**Exercise objective:** Find "camera.odt: [191,399,246,469] ->", then copy its line and every later line of the entries exactly through the end, leaving all pictures out.

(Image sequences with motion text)
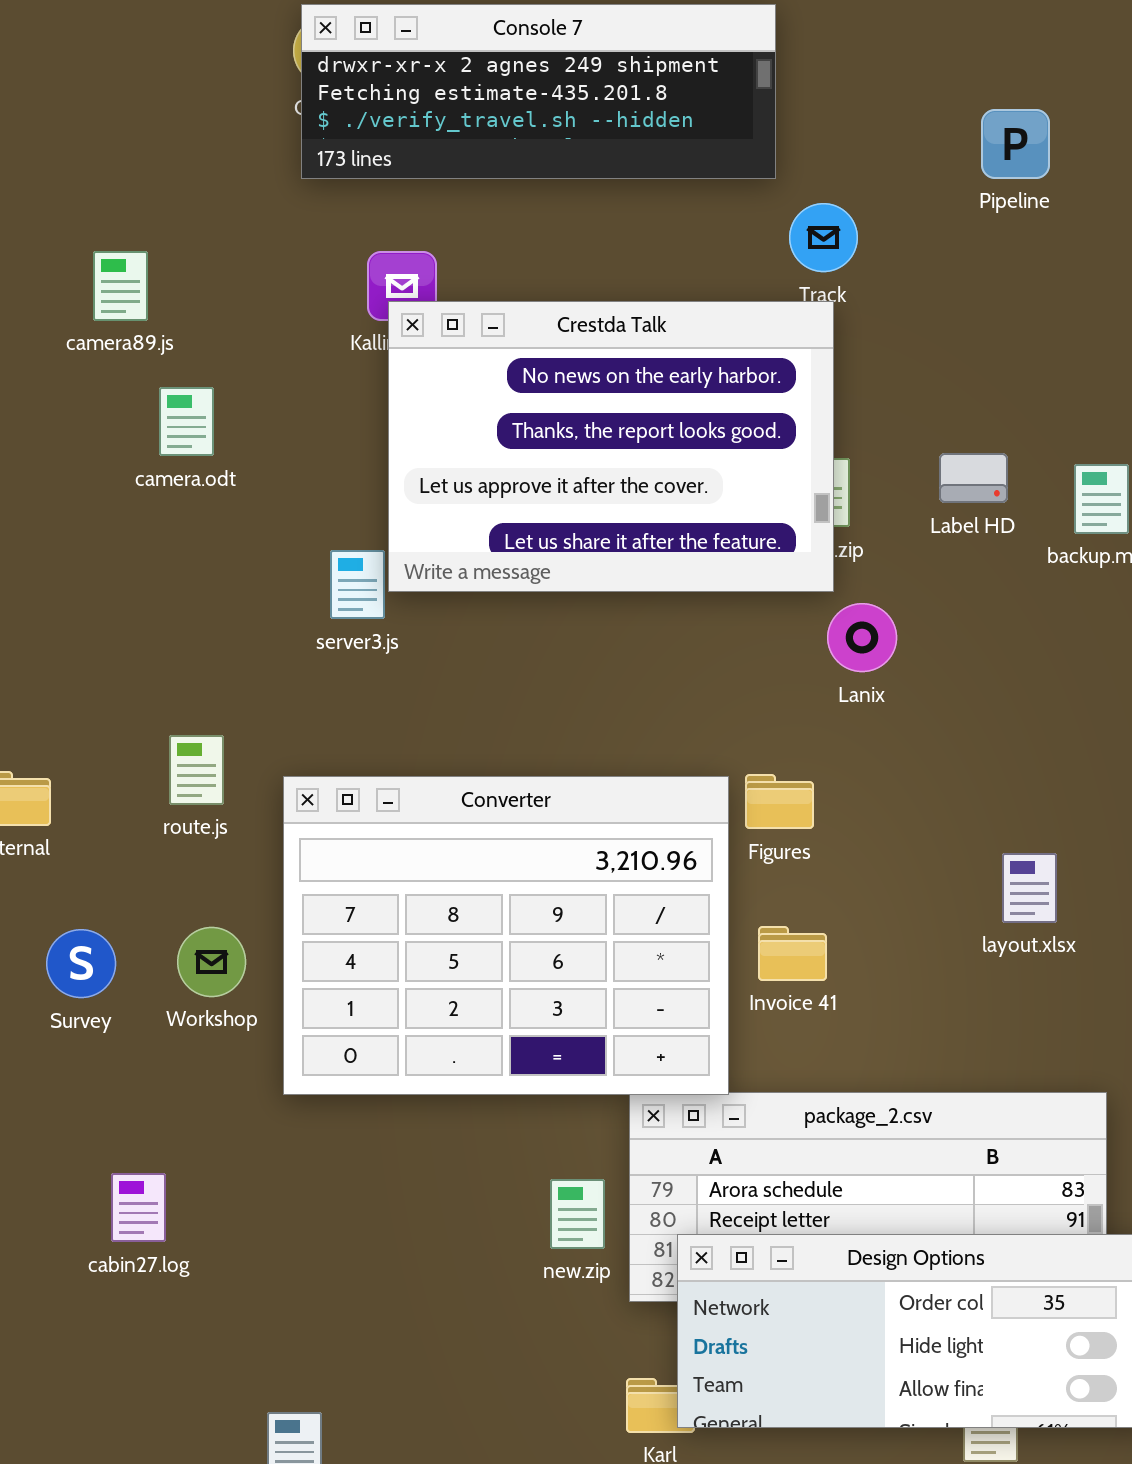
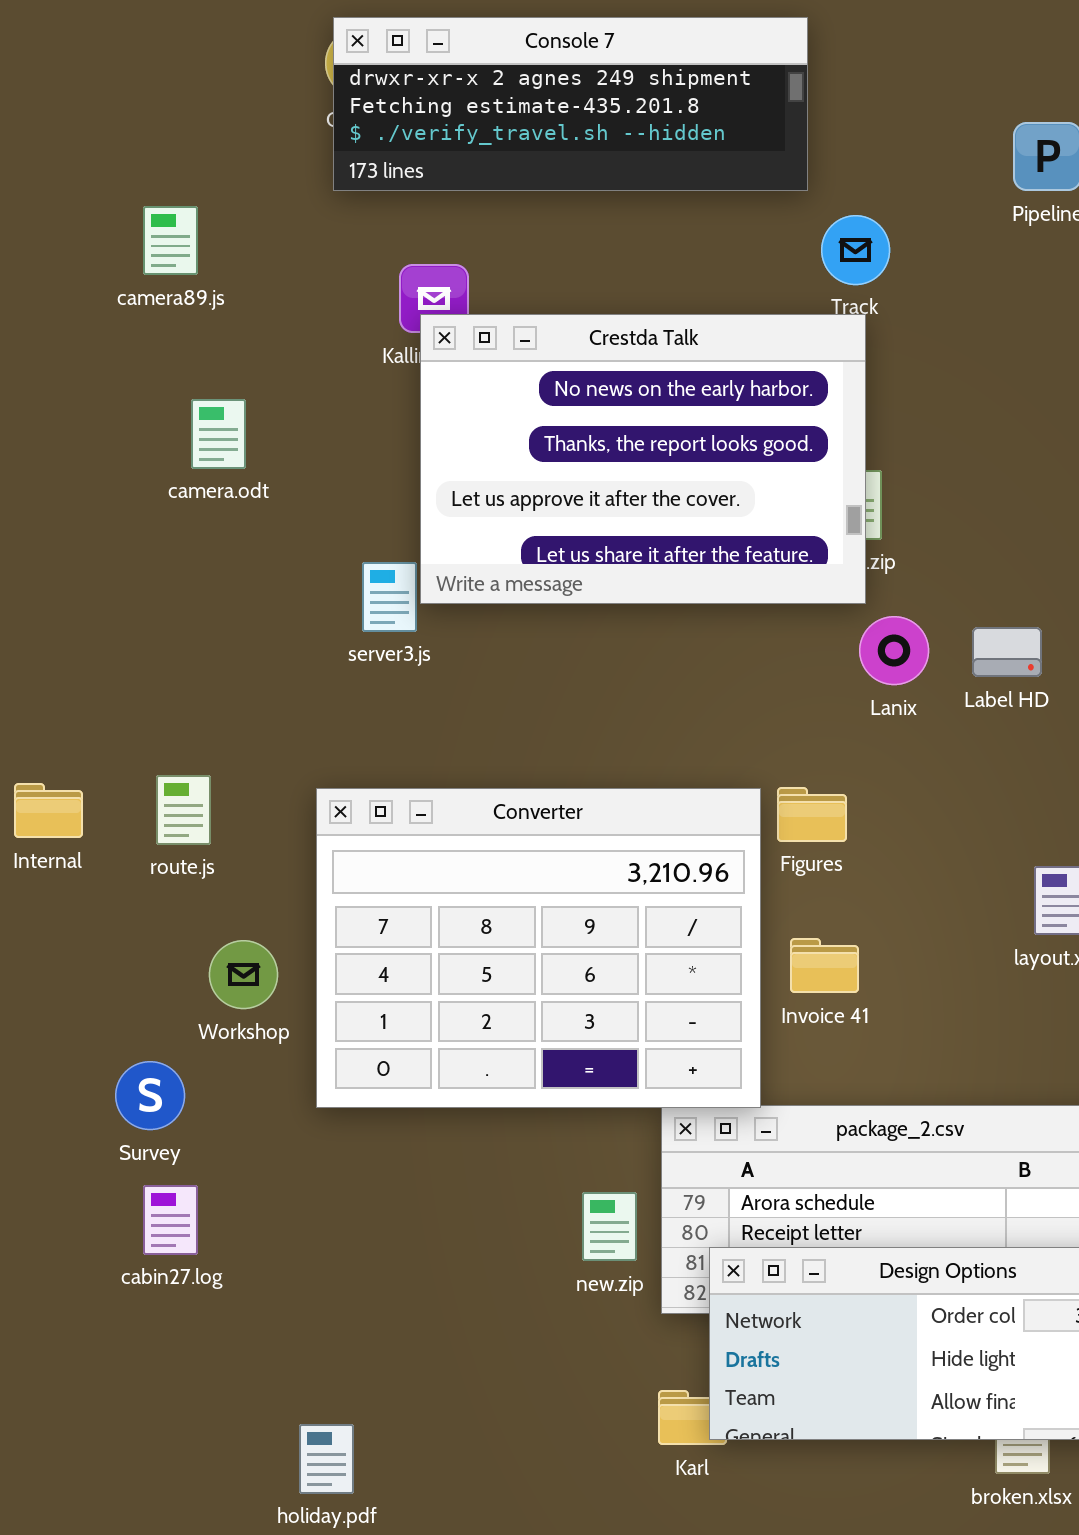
camera89.js: [93,251,148,321] -> [143,206,198,275], moved
Label HD: [939,453,1008,503] -> [972,627,1042,677], moved
route.js: [169,735,224,805] -> [156,775,211,845], moved
Survey: [46,929,116,998] -> [115,1061,185,1130], moved

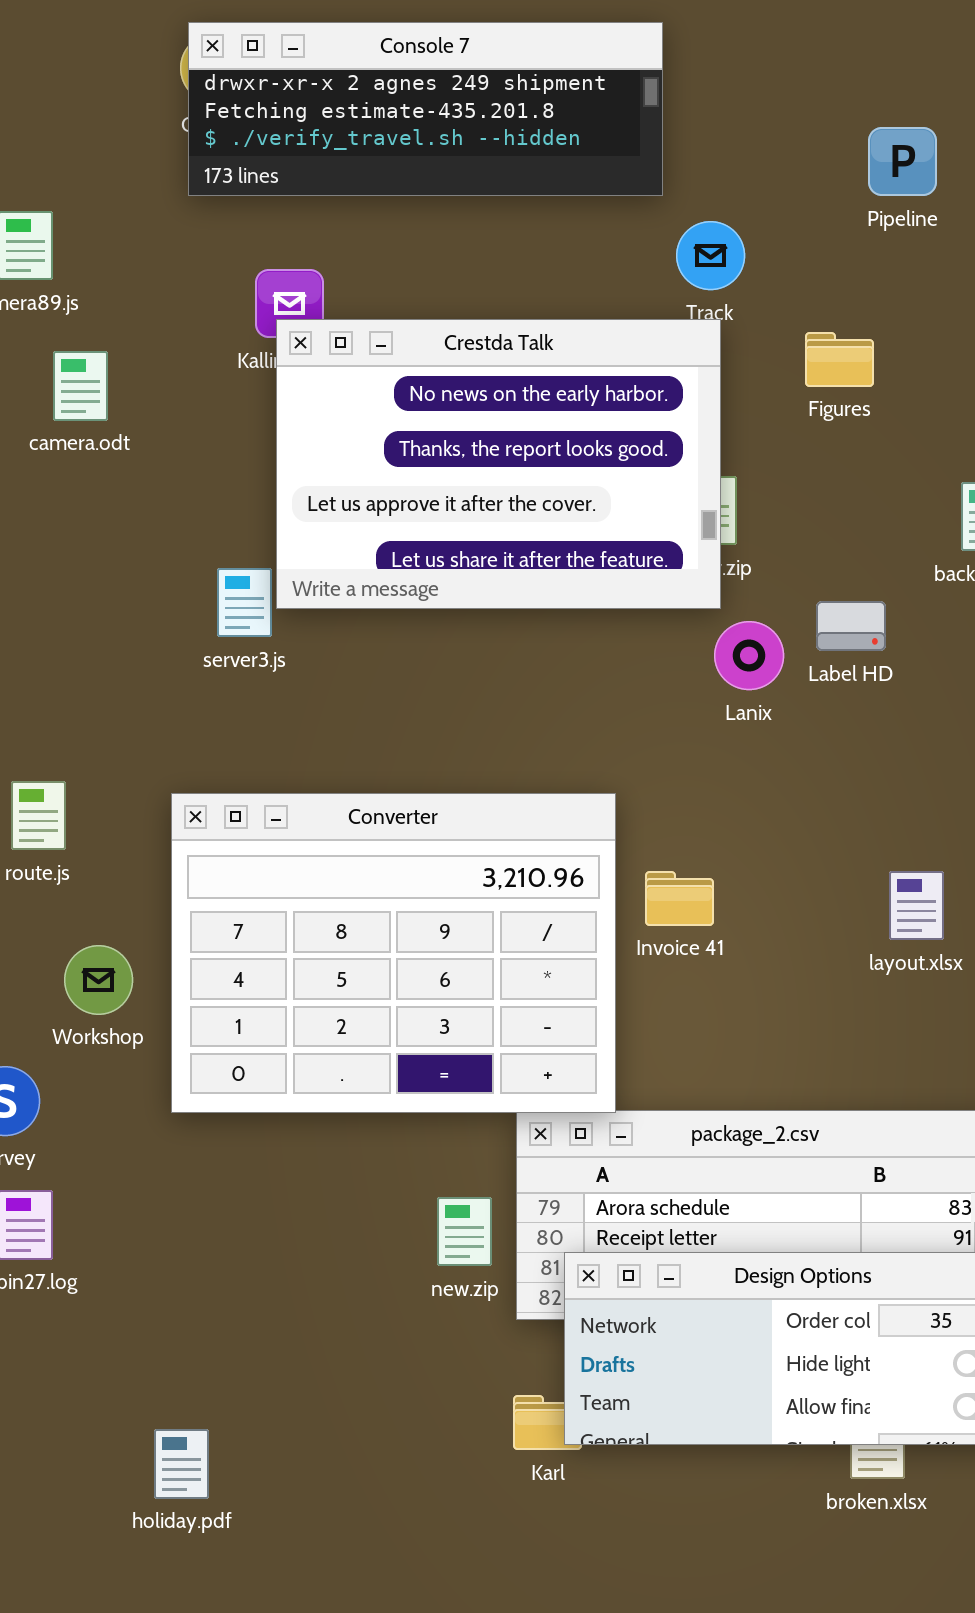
camera.odt: [191,399,246,469] -> [53,351,108,421], moved
Label HD: [972,627,1042,677] -> [816,601,886,651], moved
Figures: [777,787,847,842] -> [805,332,874,387], moved
Invoice 41: [790,938,859,993] -> [645,871,714,926], moved

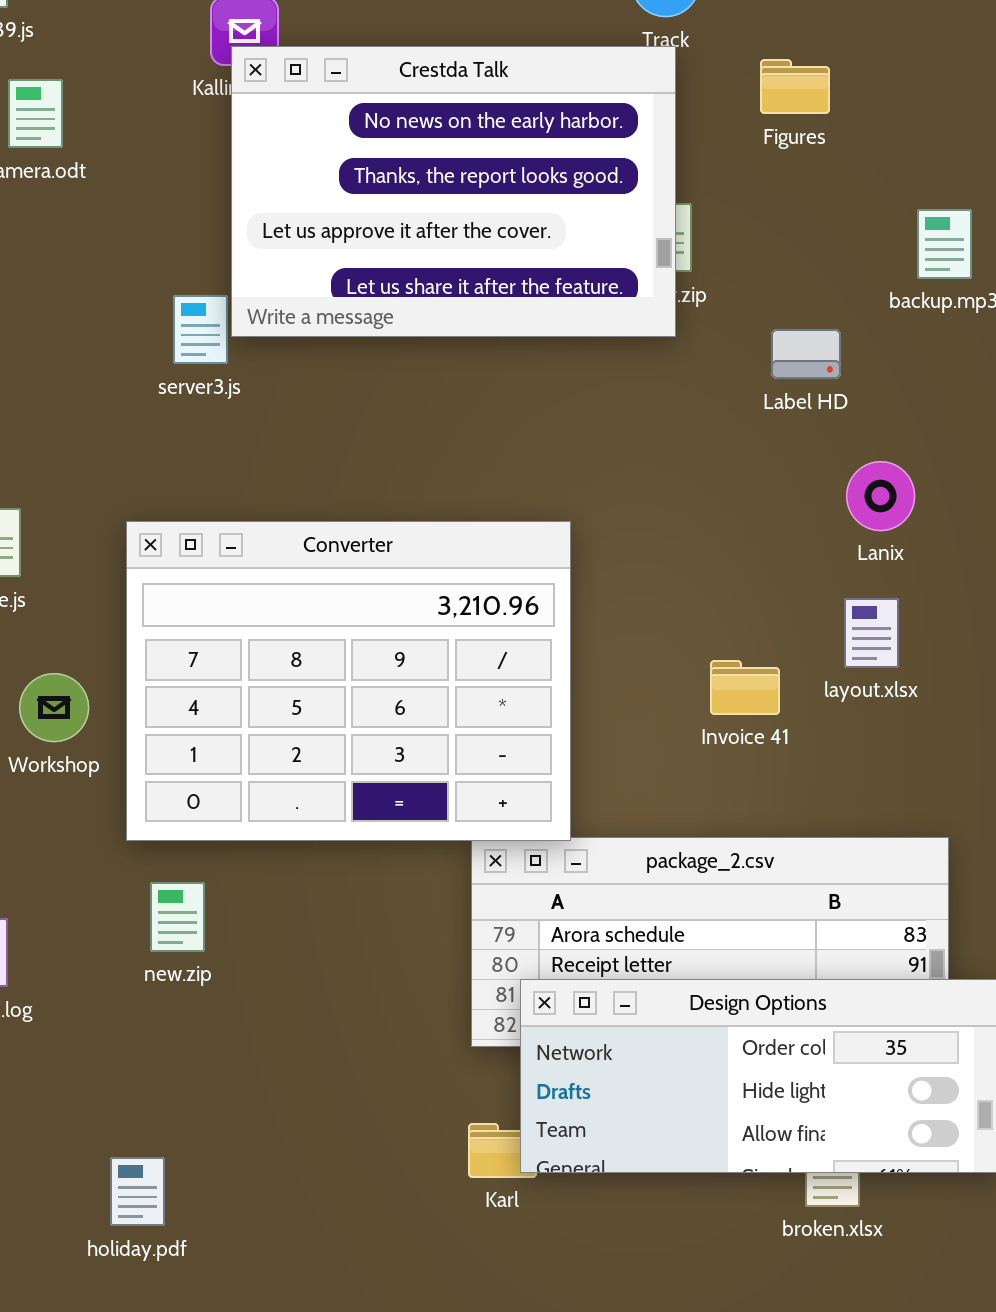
Lanix: [714,621,784,690] -> [846,461,915,531], moved
Invoice 41: [645,871,714,926] -> [710,660,780,715], moved
new.zip: [437,1197,492,1266] -> [150,882,205,952], moved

**Worked solution:**
camera.odt: [191,399,246,469] -> [53,351,108,421], moved
Label HD: [972,627,1042,677] -> [816,601,886,651], moved
Figures: [777,787,847,842] -> [805,332,874,387], moved
Invoice 41: [790,938,859,993] -> [645,871,714,926], moved

Lanix: [714,621,784,690] -> [846,461,915,531], moved
Invoice 41: [645,871,714,926] -> [710,660,780,715], moved
new.zip: [437,1197,492,1266] -> [150,882,205,952], moved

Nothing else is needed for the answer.